## The task
A faithful copy of the listing below is needed, with its pictures left out.

(Beginning of Available records)

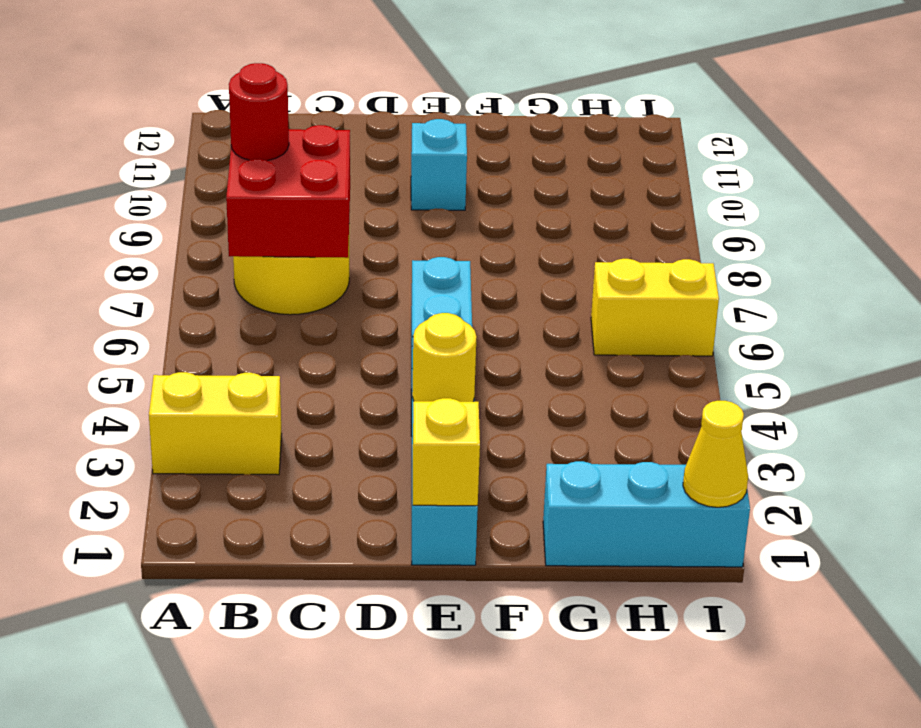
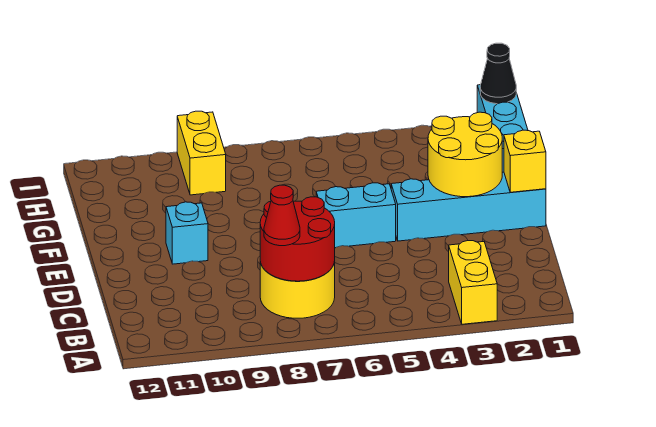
red brick B7:C8 level 2 -> red round brick B7:C8 level 2
red round brick B8 level 3 -> red cone B8 level 3
yellow round brick E3 level 2 -> yellow round brick E2:F3 level 2
yellow brick H6:I6 level 1 -> yellow brick H9:I9 level 1
yellow cone I1 level 2 -> black cone I1 level 2

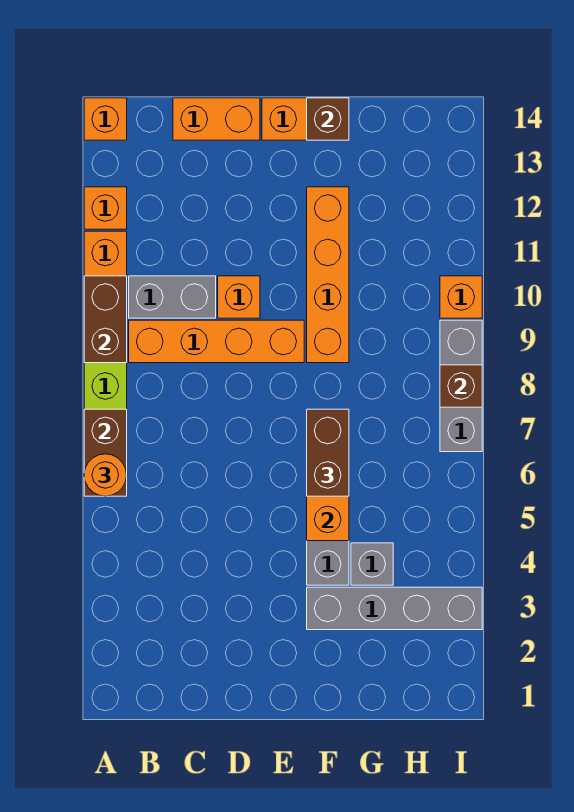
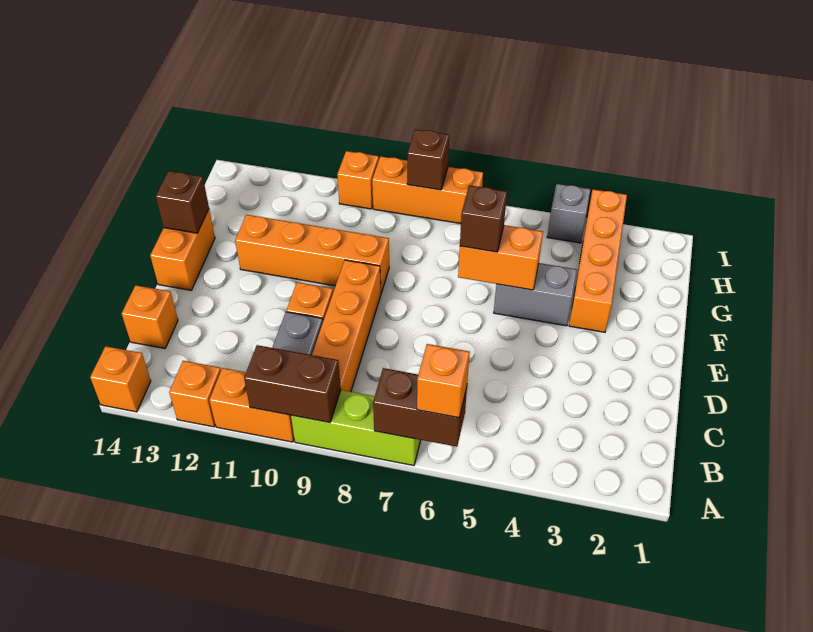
orange round brick A6 level 3 -> orange brick A6 level 3
orange brick C14:D14 level 1 -> orange brick C14 level 1
grey brick F3:I3 level 1 -> orange brick F3:I3 level 1
brown brick F6:F7 level 3 -> brown brick F6 level 3
grey brick G4 level 1 -> grey brick I4 level 1
grey brick I7:I9 level 1 -> orange brick I7:I9 level 1

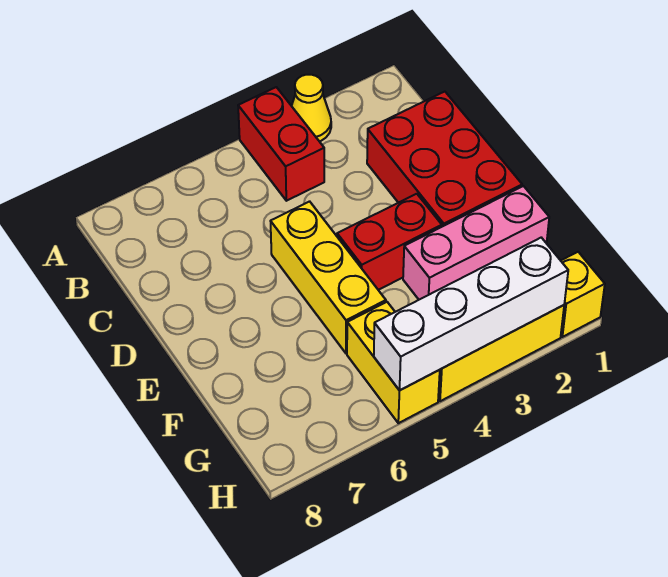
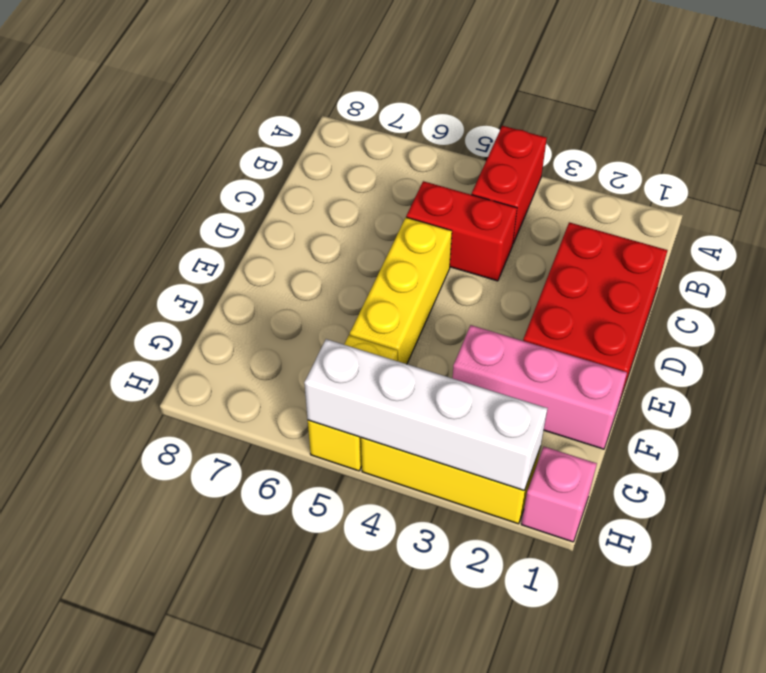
yellow cone A3 level 1 -> none
red brick E3:E4 level 1 -> red brick C4:C5 level 1
yellow brick H1 level 1 -> pink brick H1 level 1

(End of Available records)

## Solved exercise
red brick B7:C8 level 2 -> red round brick B7:C8 level 2
red round brick B8 level 3 -> red cone B8 level 3
yellow round brick E3 level 2 -> yellow round brick E2:F3 level 2
yellow brick H6:I6 level 1 -> yellow brick H9:I9 level 1
yellow cone I1 level 2 -> black cone I1 level 2

orange round brick A6 level 3 -> orange brick A6 level 3
orange brick C14:D14 level 1 -> orange brick C14 level 1
grey brick F3:I3 level 1 -> orange brick F3:I3 level 1
brown brick F6:F7 level 3 -> brown brick F6 level 3
grey brick G4 level 1 -> grey brick I4 level 1
grey brick I7:I9 level 1 -> orange brick I7:I9 level 1

yellow cone A3 level 1 -> none
red brick E3:E4 level 1 -> red brick C4:C5 level 1
yellow brick H1 level 1 -> pink brick H1 level 1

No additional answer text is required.